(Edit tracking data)
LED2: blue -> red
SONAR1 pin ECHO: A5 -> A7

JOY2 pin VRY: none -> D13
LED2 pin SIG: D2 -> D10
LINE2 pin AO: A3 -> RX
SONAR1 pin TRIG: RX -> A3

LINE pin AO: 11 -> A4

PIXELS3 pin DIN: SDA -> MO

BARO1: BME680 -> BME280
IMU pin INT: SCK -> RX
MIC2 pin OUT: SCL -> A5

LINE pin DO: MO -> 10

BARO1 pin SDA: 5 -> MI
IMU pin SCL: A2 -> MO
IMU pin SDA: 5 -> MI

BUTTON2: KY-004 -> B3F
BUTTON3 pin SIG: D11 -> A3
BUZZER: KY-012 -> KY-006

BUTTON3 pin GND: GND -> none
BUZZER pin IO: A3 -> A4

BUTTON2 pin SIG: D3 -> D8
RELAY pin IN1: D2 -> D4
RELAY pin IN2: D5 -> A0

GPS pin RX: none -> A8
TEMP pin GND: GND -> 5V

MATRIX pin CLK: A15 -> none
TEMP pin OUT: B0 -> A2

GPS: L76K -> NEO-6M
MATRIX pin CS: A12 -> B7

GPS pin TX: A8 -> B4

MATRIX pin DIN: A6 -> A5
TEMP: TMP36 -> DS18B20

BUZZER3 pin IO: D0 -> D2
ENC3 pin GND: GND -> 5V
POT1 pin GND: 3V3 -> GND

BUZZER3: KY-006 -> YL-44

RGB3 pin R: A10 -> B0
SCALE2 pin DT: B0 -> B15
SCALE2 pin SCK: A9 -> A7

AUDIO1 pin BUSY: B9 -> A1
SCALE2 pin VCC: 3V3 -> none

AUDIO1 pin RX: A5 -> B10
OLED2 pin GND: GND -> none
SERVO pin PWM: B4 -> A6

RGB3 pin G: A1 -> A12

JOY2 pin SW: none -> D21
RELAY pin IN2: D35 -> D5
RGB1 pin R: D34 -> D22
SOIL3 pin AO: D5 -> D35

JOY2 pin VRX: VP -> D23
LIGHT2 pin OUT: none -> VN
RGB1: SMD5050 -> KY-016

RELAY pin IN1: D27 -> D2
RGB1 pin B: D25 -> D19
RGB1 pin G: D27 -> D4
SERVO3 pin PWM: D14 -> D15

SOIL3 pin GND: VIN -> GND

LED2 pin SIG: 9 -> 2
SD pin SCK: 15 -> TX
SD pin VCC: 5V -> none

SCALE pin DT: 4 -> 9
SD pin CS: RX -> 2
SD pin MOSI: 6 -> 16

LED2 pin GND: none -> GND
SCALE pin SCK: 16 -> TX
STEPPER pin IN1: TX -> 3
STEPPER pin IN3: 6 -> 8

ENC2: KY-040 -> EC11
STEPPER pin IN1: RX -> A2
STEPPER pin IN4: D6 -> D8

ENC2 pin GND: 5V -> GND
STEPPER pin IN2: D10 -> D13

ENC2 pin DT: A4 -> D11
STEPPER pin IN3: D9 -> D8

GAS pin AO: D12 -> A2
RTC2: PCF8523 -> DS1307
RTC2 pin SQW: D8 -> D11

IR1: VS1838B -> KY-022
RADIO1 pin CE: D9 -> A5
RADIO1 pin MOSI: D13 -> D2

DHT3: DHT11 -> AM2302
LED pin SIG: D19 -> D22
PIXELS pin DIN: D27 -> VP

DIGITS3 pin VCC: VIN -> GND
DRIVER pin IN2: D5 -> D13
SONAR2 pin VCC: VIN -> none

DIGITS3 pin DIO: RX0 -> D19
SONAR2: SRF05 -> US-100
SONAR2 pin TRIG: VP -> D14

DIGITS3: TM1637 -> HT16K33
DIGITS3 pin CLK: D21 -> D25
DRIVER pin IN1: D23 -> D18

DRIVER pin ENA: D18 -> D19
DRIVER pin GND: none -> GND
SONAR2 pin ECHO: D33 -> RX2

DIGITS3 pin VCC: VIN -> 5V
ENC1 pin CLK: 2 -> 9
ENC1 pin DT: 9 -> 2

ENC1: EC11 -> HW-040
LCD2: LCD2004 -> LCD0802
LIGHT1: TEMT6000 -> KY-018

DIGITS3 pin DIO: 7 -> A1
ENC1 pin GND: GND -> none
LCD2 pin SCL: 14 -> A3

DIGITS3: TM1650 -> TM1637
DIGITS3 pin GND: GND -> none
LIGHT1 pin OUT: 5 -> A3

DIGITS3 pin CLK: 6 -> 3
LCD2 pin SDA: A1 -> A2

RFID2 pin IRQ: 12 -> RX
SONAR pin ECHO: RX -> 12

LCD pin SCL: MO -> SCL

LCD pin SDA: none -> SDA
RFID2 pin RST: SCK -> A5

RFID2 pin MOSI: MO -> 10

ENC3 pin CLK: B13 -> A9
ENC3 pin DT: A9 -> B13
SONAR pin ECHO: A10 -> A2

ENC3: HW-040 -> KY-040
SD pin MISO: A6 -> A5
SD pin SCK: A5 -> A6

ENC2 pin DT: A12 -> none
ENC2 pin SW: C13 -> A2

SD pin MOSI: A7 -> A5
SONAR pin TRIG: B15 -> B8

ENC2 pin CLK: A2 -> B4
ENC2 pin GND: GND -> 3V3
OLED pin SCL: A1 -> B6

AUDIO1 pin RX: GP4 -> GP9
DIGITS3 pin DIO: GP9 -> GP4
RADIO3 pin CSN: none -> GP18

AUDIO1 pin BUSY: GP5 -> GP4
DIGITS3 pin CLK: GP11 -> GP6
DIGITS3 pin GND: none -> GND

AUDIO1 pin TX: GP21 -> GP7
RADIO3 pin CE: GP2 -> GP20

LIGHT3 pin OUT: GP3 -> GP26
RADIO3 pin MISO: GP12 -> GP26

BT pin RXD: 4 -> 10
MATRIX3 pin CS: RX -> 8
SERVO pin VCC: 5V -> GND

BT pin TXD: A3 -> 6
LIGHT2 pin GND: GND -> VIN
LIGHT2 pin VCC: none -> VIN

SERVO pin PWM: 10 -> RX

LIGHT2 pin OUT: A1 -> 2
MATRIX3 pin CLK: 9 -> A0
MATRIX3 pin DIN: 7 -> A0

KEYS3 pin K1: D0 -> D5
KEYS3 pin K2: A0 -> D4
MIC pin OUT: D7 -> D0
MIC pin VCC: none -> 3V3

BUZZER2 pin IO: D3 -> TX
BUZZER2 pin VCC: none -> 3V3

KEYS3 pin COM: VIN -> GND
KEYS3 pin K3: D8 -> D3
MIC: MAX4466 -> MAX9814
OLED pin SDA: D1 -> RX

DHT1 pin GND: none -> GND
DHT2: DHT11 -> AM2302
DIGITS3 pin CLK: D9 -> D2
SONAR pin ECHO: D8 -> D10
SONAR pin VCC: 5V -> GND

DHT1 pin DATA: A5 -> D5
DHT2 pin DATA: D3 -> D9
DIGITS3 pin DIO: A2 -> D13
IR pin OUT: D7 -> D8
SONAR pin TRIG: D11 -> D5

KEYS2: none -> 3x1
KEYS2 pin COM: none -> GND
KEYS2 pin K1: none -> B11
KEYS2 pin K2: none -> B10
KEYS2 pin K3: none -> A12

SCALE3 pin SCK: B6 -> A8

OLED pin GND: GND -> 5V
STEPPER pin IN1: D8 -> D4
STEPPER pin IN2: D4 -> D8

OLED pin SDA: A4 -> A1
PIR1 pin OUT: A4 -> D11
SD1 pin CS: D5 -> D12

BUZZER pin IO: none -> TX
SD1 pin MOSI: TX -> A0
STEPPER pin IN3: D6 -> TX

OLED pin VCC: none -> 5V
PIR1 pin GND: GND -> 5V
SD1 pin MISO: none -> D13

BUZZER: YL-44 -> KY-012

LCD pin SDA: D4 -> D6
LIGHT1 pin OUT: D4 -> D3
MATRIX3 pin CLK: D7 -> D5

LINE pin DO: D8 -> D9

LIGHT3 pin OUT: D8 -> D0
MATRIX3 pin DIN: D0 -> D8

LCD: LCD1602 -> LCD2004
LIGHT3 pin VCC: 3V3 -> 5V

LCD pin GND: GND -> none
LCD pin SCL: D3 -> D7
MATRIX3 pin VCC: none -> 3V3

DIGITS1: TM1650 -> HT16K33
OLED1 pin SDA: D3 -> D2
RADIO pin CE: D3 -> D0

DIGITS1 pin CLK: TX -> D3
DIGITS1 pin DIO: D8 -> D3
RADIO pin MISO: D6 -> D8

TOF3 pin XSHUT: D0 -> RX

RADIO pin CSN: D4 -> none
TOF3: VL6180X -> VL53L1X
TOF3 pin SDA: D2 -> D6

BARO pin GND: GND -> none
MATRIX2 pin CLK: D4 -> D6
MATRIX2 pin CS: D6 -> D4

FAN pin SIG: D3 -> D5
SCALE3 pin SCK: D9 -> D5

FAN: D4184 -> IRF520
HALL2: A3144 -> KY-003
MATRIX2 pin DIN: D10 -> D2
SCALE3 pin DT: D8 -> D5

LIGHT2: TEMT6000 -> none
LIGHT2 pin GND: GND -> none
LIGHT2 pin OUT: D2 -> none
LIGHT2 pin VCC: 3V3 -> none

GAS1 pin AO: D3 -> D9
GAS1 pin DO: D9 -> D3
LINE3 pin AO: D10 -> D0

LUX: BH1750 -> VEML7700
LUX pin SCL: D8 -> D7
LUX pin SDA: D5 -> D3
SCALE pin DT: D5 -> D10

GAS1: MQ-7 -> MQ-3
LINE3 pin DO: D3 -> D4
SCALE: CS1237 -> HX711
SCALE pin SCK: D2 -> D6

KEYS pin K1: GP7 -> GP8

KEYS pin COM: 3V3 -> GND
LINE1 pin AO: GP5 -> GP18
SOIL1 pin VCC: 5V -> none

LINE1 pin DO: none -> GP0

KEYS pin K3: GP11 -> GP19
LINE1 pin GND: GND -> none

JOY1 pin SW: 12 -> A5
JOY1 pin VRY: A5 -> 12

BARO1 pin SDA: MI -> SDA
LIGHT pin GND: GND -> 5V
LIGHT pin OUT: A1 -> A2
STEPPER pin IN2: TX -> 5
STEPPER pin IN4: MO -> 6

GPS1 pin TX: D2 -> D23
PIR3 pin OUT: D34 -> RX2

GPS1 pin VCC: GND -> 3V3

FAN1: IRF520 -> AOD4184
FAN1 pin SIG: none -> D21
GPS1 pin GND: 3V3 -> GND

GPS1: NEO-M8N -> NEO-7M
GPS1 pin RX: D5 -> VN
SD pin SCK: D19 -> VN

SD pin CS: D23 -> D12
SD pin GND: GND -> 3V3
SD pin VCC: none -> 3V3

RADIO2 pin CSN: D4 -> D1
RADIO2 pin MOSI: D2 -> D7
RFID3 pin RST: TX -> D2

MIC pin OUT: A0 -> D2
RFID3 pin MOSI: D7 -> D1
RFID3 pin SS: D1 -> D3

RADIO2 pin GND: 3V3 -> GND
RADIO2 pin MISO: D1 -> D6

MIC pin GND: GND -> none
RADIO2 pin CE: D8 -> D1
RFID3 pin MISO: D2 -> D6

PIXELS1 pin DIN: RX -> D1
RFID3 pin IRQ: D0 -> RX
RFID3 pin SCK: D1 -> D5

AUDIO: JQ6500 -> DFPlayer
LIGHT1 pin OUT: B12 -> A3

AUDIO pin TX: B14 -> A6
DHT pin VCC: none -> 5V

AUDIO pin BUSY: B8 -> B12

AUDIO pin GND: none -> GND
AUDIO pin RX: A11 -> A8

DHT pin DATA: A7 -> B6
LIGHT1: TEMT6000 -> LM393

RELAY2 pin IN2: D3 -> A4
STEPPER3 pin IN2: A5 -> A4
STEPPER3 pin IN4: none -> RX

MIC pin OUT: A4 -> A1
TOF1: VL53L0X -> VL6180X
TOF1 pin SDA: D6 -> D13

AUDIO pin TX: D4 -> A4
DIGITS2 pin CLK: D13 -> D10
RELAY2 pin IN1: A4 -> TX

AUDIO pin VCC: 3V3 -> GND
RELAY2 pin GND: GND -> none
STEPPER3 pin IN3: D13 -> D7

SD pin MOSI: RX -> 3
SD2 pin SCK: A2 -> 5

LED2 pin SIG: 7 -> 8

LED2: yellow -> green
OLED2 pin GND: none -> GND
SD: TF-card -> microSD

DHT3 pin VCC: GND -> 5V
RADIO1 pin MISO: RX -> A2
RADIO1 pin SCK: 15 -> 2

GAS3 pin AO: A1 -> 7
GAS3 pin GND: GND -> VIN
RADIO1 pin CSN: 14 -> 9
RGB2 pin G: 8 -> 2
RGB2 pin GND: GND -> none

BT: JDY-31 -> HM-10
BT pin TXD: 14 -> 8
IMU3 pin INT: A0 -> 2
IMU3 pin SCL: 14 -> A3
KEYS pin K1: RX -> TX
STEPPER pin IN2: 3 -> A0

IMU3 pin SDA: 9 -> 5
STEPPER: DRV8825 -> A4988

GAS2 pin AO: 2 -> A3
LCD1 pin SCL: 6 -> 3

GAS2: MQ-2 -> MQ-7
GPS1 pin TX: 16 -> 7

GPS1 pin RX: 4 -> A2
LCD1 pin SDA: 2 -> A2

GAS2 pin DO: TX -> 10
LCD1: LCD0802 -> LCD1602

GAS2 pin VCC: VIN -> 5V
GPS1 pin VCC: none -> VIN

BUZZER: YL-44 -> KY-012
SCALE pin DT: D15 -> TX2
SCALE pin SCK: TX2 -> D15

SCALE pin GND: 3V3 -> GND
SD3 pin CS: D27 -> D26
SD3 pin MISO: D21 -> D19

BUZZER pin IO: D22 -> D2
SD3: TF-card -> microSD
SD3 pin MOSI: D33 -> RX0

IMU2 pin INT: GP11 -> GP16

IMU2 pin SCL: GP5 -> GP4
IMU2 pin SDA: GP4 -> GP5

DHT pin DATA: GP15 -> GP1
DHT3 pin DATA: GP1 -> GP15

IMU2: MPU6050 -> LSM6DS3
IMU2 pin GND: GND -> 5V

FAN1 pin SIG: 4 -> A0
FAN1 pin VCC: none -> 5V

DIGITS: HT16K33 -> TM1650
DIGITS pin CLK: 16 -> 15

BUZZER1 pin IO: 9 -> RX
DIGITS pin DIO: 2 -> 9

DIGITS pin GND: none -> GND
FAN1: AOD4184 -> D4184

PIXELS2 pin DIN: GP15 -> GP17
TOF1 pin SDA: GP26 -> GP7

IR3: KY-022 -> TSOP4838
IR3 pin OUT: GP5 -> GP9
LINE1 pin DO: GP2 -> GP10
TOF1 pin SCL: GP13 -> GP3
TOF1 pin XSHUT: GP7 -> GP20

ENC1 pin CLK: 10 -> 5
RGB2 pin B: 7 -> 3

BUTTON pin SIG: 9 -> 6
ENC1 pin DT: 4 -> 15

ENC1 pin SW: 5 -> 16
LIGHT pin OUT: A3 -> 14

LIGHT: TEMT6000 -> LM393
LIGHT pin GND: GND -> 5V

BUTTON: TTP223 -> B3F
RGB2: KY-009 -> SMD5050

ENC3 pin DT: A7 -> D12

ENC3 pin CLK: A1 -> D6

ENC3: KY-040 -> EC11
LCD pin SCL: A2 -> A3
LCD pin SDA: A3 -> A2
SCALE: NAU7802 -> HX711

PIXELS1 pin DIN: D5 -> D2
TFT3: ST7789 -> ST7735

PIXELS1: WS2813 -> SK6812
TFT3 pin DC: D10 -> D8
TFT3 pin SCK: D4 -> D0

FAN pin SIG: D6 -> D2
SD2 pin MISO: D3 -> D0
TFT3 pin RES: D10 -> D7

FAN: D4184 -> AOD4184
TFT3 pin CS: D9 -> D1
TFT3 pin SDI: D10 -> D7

YOUR TASK: Only the lines above starting at the one containing "RADIO1 pin CSN: 14 -> 9" and ending at the one containing "IR3 pin OUT: GP5 -> GP9", both included, are to be returned, exactly as they read.

WRITTEN RESPONSE:
RADIO1 pin CSN: 14 -> 9
RGB2 pin G: 8 -> 2
RGB2 pin GND: GND -> none

BT: JDY-31 -> HM-10
BT pin TXD: 14 -> 8
IMU3 pin INT: A0 -> 2
IMU3 pin SCL: 14 -> A3
KEYS pin K1: RX -> TX
STEPPER pin IN2: 3 -> A0

IMU3 pin SDA: 9 -> 5
STEPPER: DRV8825 -> A4988

GAS2 pin AO: 2 -> A3
LCD1 pin SCL: 6 -> 3

GAS2: MQ-2 -> MQ-7
GPS1 pin TX: 16 -> 7

GPS1 pin RX: 4 -> A2
LCD1 pin SDA: 2 -> A2

GAS2 pin DO: TX -> 10
LCD1: LCD0802 -> LCD1602

GAS2 pin VCC: VIN -> 5V
GPS1 pin VCC: none -> VIN

BUZZER: YL-44 -> KY-012
SCALE pin DT: D15 -> TX2
SCALE pin SCK: TX2 -> D15

SCALE pin GND: 3V3 -> GND
SD3 pin CS: D27 -> D26
SD3 pin MISO: D21 -> D19

BUZZER pin IO: D22 -> D2
SD3: TF-card -> microSD
SD3 pin MOSI: D33 -> RX0

IMU2 pin INT: GP11 -> GP16

IMU2 pin SCL: GP5 -> GP4
IMU2 pin SDA: GP4 -> GP5

DHT pin DATA: GP15 -> GP1
DHT3 pin DATA: GP1 -> GP15

IMU2: MPU6050 -> LSM6DS3
IMU2 pin GND: GND -> 5V

FAN1 pin SIG: 4 -> A0
FAN1 pin VCC: none -> 5V

DIGITS: HT16K33 -> TM1650
DIGITS pin CLK: 16 -> 15

BUZZER1 pin IO: 9 -> RX
DIGITS pin DIO: 2 -> 9

DIGITS pin GND: none -> GND
FAN1: AOD4184 -> D4184

PIXELS2 pin DIN: GP15 -> GP17
TOF1 pin SDA: GP26 -> GP7

IR3: KY-022 -> TSOP4838
IR3 pin OUT: GP5 -> GP9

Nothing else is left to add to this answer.